**WHAT THE EXERCISE ASKS**
An exact copy is required of every line from the one with "R202: 750k (-5V, RECT) -> none" through the end of the data below, and the pictures must stay out of it.

[Extracted records]
##############################

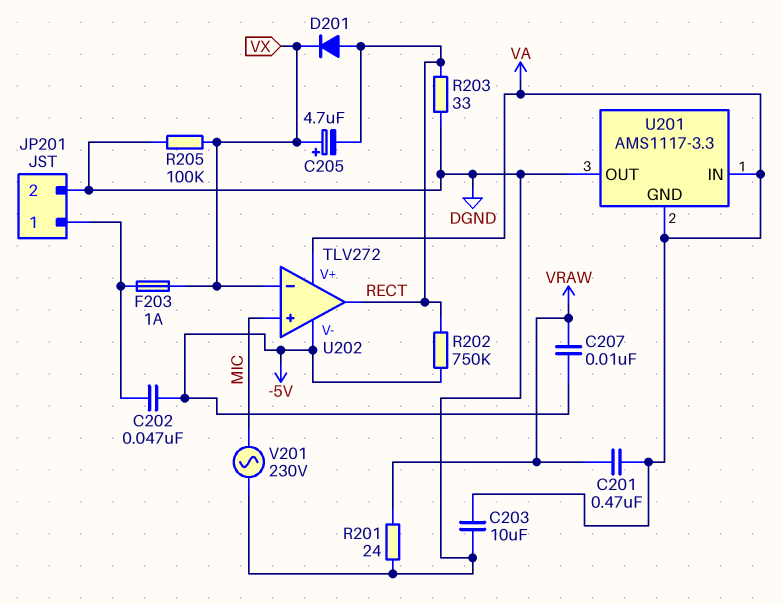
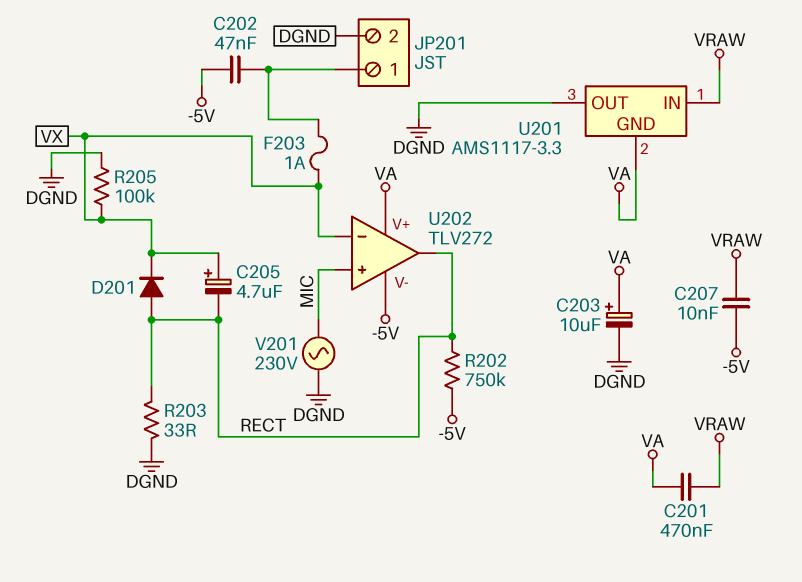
C203: 10uF (DGND, VA) -> 10uF (plus VA, minus DGND)
R201: 24 (DGND, VRAW) -> none
U201 pin IN: VA -> VRAW

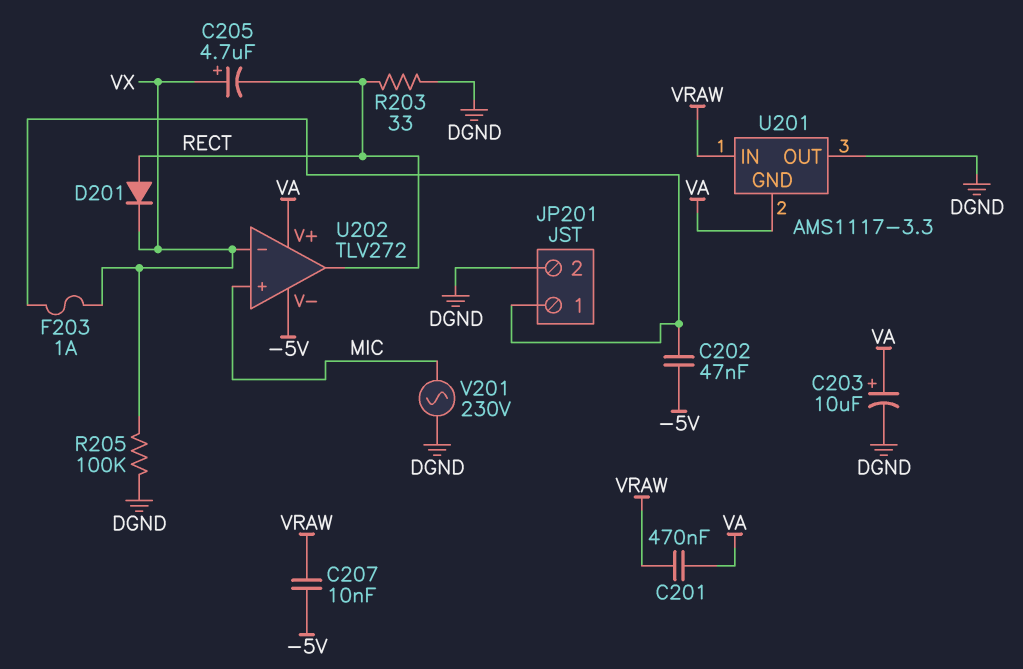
R202: 750k (-5V, RECT) -> none

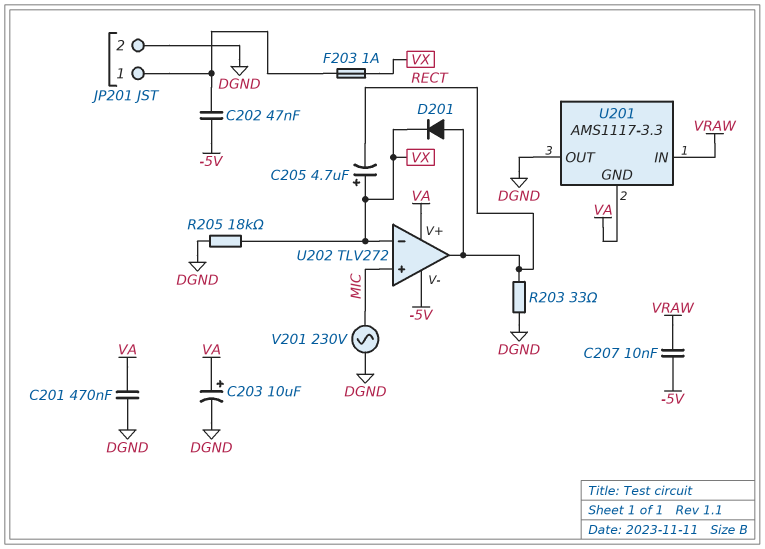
C201: 470nF (VA, VRAW) -> 470nF (DGND, VA)
R205: 100k (DGND, VX) -> 18k (DGND, VX)

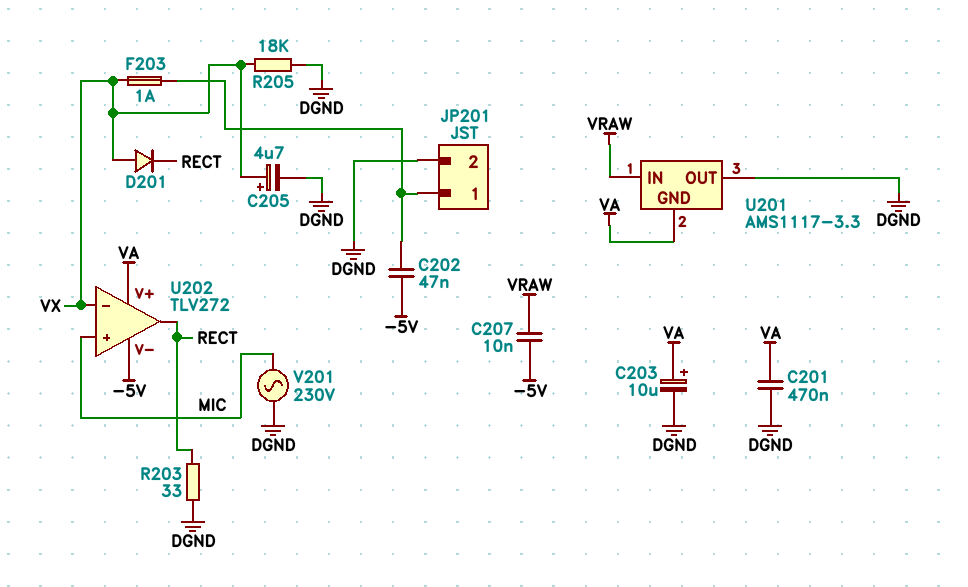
C205: 4.7uF (plus VX, minus RECT) -> 4.7uF (plus VX, minus DGND)
D201: diode (A RECT, K VX) -> diode (A VX, K RECT)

##############################

**SOLUTION BELOW**
R202: 750k (-5V, RECT) -> none

C201: 470nF (VA, VRAW) -> 470nF (DGND, VA)
R205: 100k (DGND, VX) -> 18k (DGND, VX)

C205: 4.7uF (plus VX, minus RECT) -> 4.7uF (plus VX, minus DGND)
D201: diode (A RECT, K VX) -> diode (A VX, K RECT)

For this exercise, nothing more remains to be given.